◆ **Instructions for the task**:
Each line containing the string "MISO" should be copied out of the entries.
===== Data shown
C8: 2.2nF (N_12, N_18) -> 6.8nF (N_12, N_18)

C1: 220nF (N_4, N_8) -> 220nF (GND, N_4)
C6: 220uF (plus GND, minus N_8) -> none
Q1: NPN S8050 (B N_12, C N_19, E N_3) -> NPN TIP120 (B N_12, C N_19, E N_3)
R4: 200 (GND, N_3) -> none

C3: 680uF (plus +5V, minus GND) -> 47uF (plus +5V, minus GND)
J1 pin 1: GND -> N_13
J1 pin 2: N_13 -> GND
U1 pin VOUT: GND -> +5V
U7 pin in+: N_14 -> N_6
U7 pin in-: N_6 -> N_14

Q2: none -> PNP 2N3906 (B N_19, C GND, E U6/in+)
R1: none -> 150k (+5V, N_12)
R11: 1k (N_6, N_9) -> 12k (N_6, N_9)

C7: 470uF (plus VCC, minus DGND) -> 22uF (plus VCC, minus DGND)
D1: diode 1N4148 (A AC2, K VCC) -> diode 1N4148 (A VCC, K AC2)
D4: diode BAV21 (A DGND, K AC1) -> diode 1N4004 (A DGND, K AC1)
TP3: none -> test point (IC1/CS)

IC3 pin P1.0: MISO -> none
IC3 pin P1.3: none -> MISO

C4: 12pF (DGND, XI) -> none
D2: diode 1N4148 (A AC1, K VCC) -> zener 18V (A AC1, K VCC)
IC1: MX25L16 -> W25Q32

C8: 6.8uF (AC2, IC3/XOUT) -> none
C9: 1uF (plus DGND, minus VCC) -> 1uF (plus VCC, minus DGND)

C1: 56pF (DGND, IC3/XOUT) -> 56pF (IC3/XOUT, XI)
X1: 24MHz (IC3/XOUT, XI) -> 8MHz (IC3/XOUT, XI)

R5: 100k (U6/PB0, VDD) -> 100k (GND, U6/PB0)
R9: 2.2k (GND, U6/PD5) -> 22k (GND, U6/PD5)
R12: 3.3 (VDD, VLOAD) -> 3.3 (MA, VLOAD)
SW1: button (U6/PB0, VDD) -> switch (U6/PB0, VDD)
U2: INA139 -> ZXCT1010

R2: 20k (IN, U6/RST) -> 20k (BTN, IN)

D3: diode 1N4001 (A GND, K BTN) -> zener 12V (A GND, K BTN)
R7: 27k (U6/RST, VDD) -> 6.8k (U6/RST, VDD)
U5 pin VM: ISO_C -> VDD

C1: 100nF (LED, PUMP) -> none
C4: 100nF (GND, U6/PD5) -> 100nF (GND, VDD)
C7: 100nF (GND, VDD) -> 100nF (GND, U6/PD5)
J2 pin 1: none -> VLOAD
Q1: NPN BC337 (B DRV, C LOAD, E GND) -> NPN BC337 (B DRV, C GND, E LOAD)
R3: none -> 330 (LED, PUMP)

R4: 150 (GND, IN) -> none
==========
◆ **Response**:
IC3 pin P1.0: MISO -> none
IC3 pin P1.3: none -> MISO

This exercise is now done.